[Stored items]

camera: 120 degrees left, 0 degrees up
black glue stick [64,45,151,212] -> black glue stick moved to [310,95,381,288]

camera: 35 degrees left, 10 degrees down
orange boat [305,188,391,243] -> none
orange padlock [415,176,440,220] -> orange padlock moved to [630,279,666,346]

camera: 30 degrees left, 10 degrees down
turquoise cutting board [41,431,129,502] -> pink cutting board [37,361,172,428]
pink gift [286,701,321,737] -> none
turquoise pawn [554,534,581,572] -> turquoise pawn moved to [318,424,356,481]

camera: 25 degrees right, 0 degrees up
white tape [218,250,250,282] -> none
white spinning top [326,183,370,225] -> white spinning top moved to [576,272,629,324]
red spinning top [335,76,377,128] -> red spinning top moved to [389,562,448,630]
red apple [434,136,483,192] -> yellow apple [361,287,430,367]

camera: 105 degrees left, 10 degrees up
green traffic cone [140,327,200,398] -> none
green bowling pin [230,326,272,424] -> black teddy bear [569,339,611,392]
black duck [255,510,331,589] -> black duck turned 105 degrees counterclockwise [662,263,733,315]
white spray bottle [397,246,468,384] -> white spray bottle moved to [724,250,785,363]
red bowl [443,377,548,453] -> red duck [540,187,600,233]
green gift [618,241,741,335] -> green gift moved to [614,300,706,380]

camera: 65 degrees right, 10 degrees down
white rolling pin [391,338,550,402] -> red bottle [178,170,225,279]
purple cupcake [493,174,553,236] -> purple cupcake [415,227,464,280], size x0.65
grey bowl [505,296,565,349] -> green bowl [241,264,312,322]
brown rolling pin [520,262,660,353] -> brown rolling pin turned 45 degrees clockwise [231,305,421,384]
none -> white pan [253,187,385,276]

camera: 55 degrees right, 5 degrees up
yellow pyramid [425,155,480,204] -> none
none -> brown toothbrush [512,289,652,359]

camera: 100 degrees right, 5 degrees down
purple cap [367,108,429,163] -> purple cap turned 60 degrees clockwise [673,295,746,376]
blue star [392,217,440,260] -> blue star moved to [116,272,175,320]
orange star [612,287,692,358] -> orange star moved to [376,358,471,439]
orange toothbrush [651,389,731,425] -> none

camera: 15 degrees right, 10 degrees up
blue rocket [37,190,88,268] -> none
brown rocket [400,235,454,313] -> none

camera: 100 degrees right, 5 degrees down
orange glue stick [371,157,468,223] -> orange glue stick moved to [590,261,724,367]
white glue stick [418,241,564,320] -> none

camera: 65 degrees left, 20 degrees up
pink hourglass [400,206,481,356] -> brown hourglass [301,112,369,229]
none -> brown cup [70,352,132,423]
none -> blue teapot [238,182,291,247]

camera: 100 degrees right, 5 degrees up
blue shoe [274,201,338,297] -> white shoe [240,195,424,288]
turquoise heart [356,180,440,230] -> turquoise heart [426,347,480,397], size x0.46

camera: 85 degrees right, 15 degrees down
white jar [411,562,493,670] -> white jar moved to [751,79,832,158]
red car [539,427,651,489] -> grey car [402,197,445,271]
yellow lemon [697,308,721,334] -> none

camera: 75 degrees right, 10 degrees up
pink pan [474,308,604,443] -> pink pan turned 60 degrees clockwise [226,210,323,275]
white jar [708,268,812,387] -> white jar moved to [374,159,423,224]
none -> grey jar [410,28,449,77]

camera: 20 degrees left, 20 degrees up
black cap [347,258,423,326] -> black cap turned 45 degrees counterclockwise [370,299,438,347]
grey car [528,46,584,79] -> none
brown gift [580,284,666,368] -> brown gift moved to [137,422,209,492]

• [Exercise]
Set down again, word for word, the stretch of records from the line with "pink gift [286,701,321,737] -> none" to the line with "grey bowl [505,296,565,349]", both of those lines included.

• [Final answer]
pink gift [286,701,321,737] -> none
turquoise pawn [554,534,581,572] -> turquoise pawn moved to [318,424,356,481]

camera: 25 degrees right, 0 degrees up
white tape [218,250,250,282] -> none
white spinning top [326,183,370,225] -> white spinning top moved to [576,272,629,324]
red spinning top [335,76,377,128] -> red spinning top moved to [389,562,448,630]
red apple [434,136,483,192] -> yellow apple [361,287,430,367]

camera: 105 degrees left, 10 degrees up
green traffic cone [140,327,200,398] -> none
green bowling pin [230,326,272,424] -> black teddy bear [569,339,611,392]
black duck [255,510,331,589] -> black duck turned 105 degrees counterclockwise [662,263,733,315]
white spray bottle [397,246,468,384] -> white spray bottle moved to [724,250,785,363]
red bowl [443,377,548,453] -> red duck [540,187,600,233]
green gift [618,241,741,335] -> green gift moved to [614,300,706,380]

camera: 65 degrees right, 10 degrees down
white rolling pin [391,338,550,402] -> red bottle [178,170,225,279]
purple cupcake [493,174,553,236] -> purple cupcake [415,227,464,280], size x0.65
grey bowl [505,296,565,349] -> green bowl [241,264,312,322]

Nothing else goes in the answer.